▶ [How to complete this task]:
A faithful copy of every record is needed here. Images must not appear in it.

▶ [The data]:

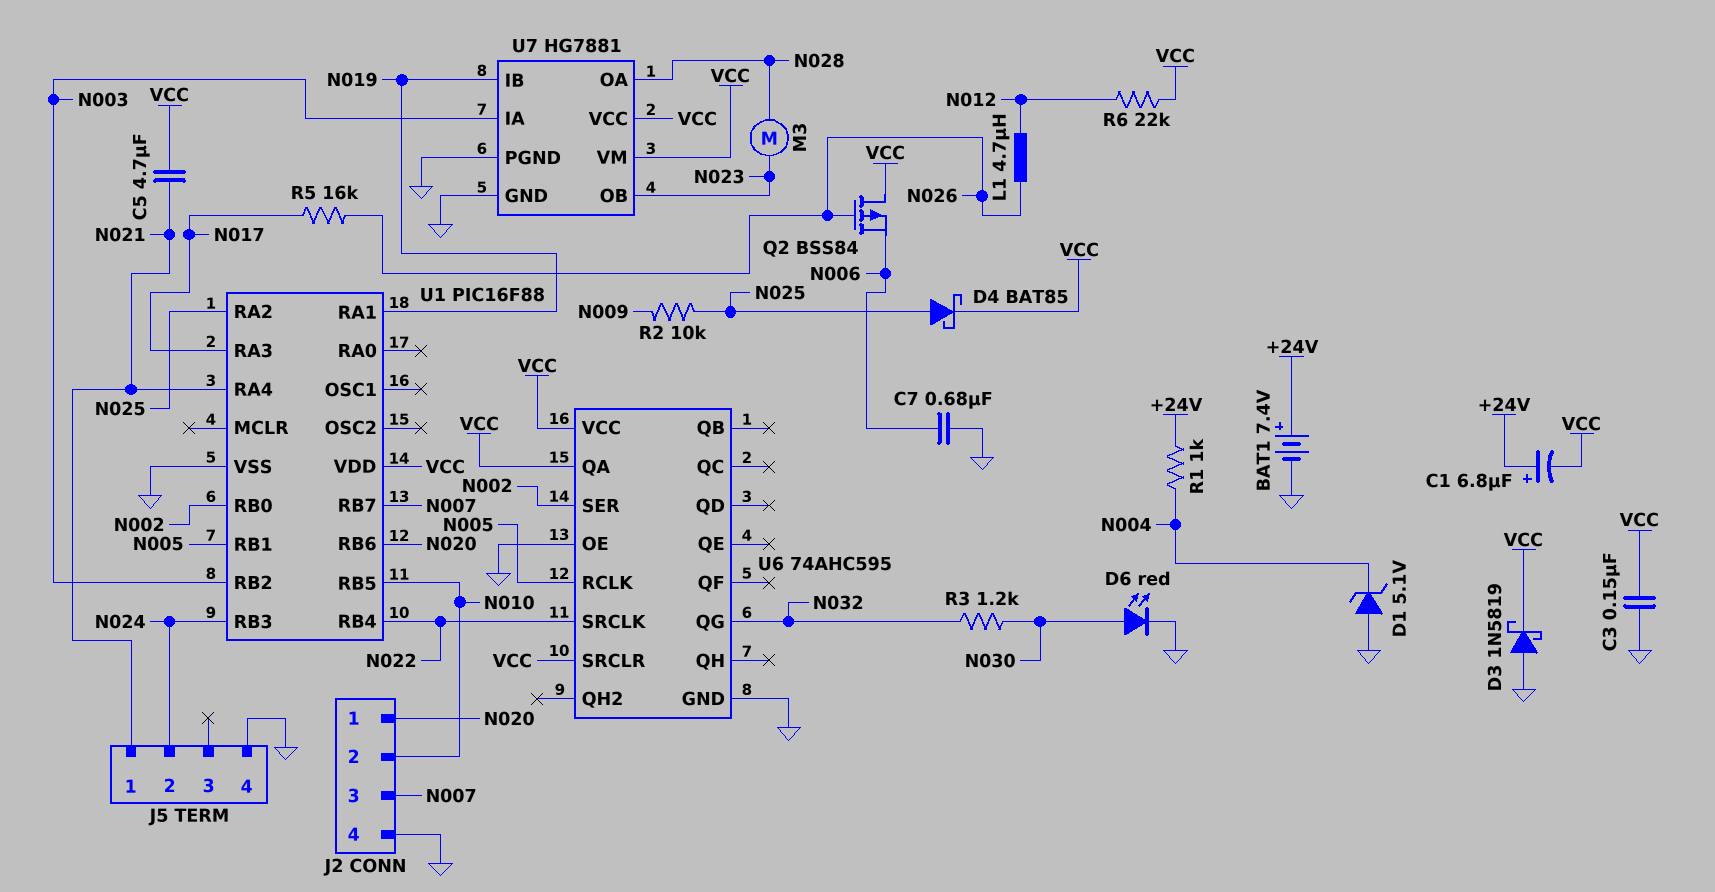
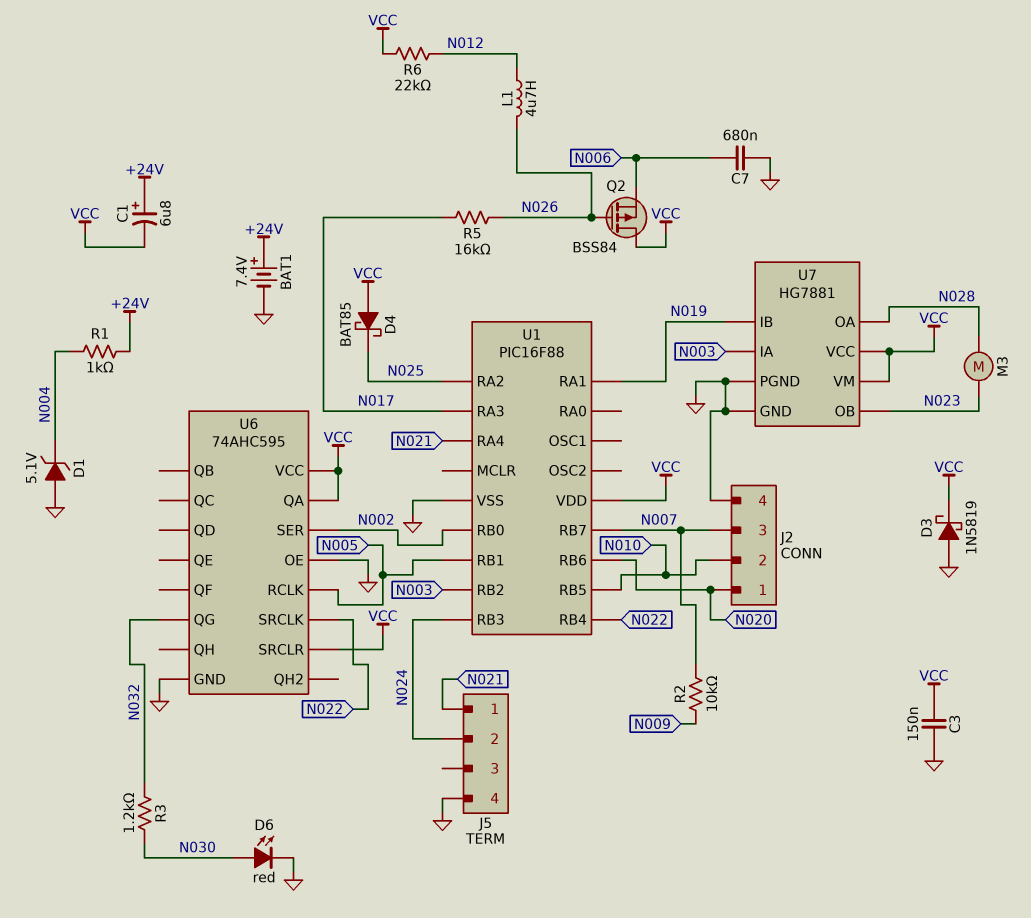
C5: 4.7uF (N021, VCC) -> none
D4: schottky BAT85 (A N025, K VCC) -> schottky BAT85 (A VCC, K N025)
R2: 10k (N009, N025) -> 10k (N007, N009)

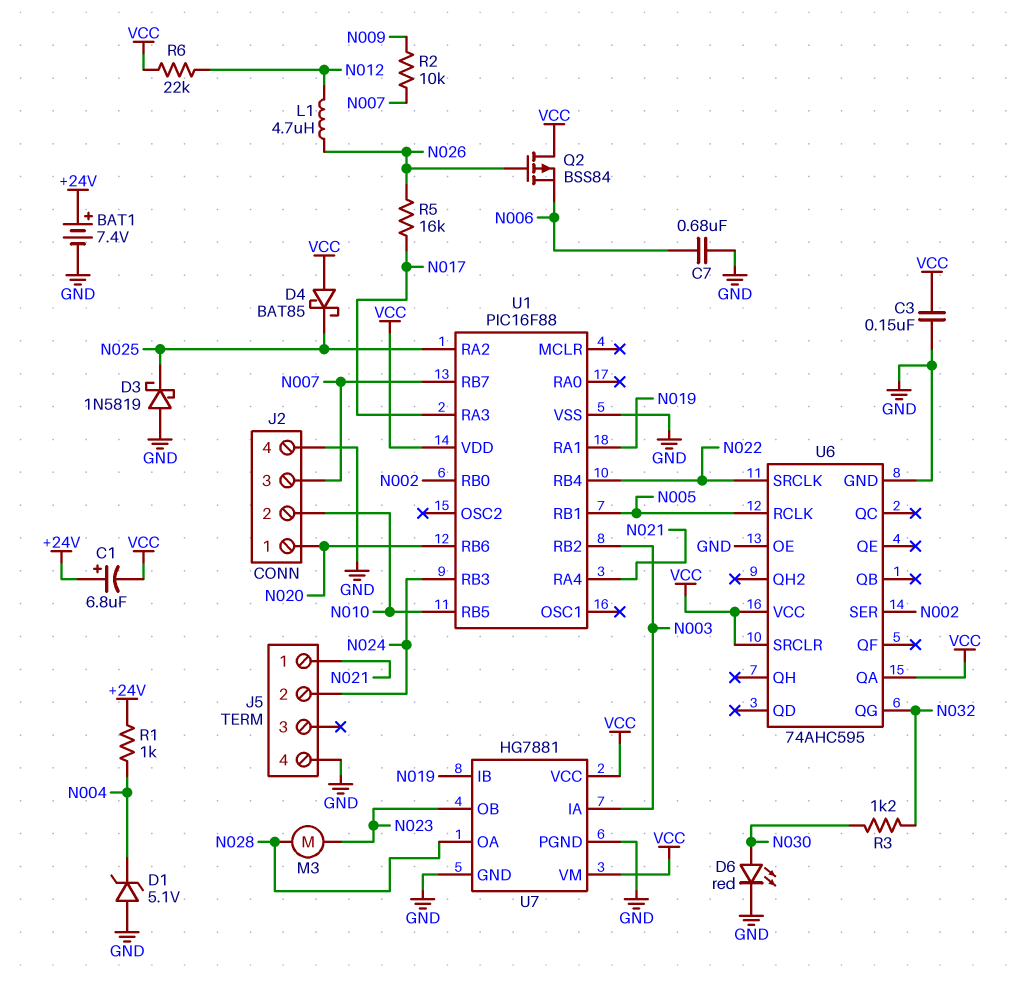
D3: schottky 1N5819 (A GND, K VCC) -> schottky 1N5819 (A GND, K N025)

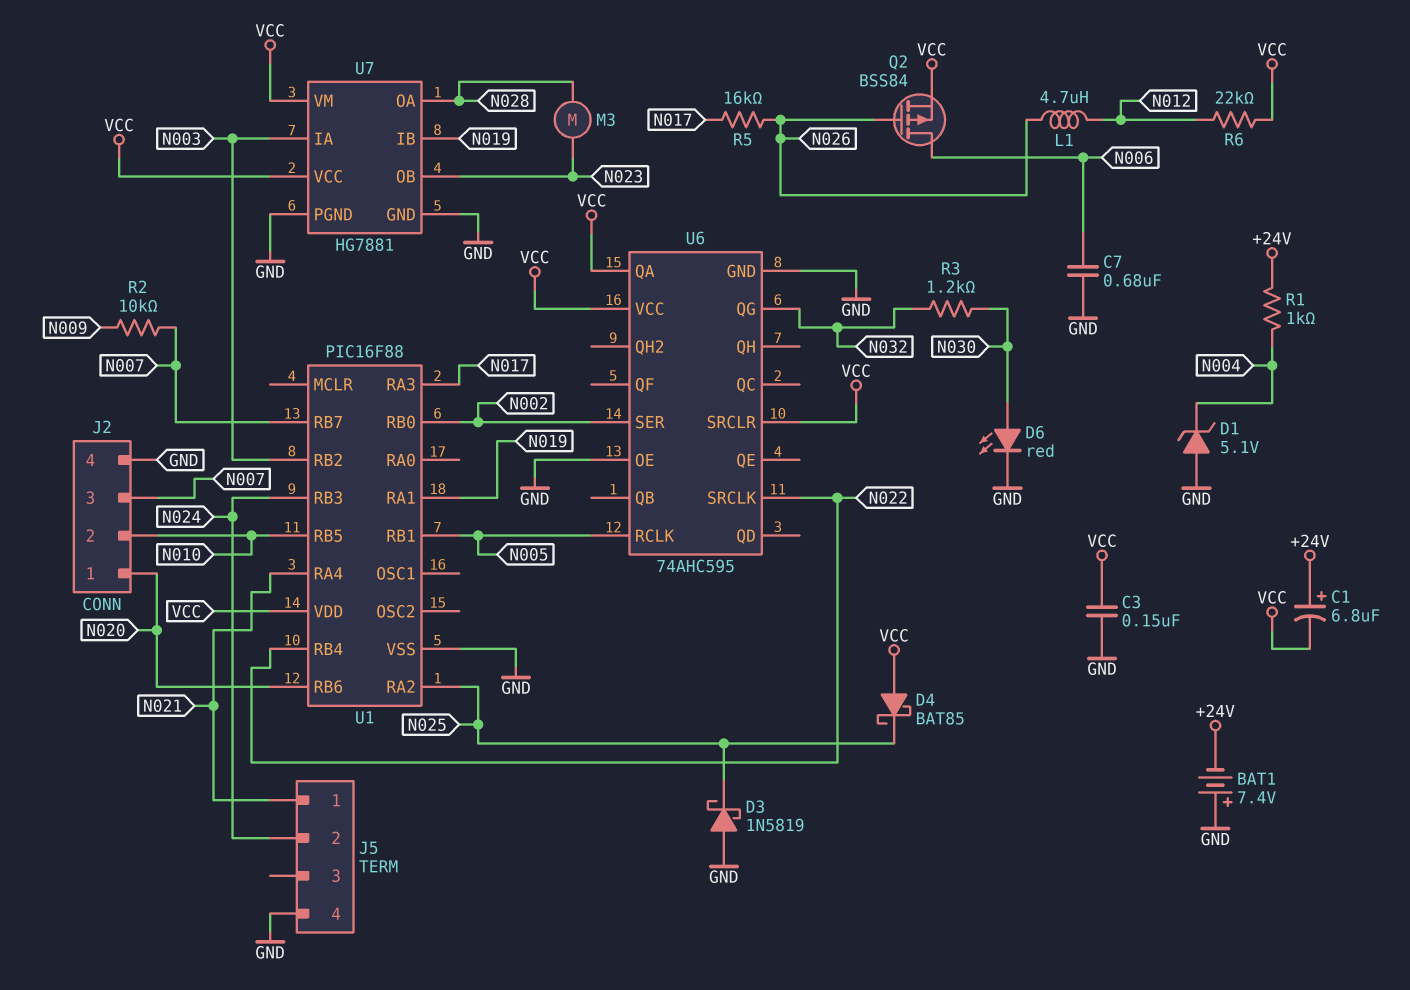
BAT1: 7.4V (plus +24V, minus GND) -> 7.4V (plus GND, minus +24V)
Q2: PMOS BSS84 (G N026, D VCC, S N006) -> PMOS BSS84 (G N026, D N006, S VCC)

▶ [Result for this task]:
C5: 4.7uF (N021, VCC) -> none
D4: schottky BAT85 (A N025, K VCC) -> schottky BAT85 (A VCC, K N025)
R2: 10k (N009, N025) -> 10k (N007, N009)

D3: schottky 1N5819 (A GND, K VCC) -> schottky 1N5819 (A GND, K N025)

BAT1: 7.4V (plus +24V, minus GND) -> 7.4V (plus GND, minus +24V)
Q2: PMOS BSS84 (G N026, D VCC, S N006) -> PMOS BSS84 (G N026, D N006, S VCC)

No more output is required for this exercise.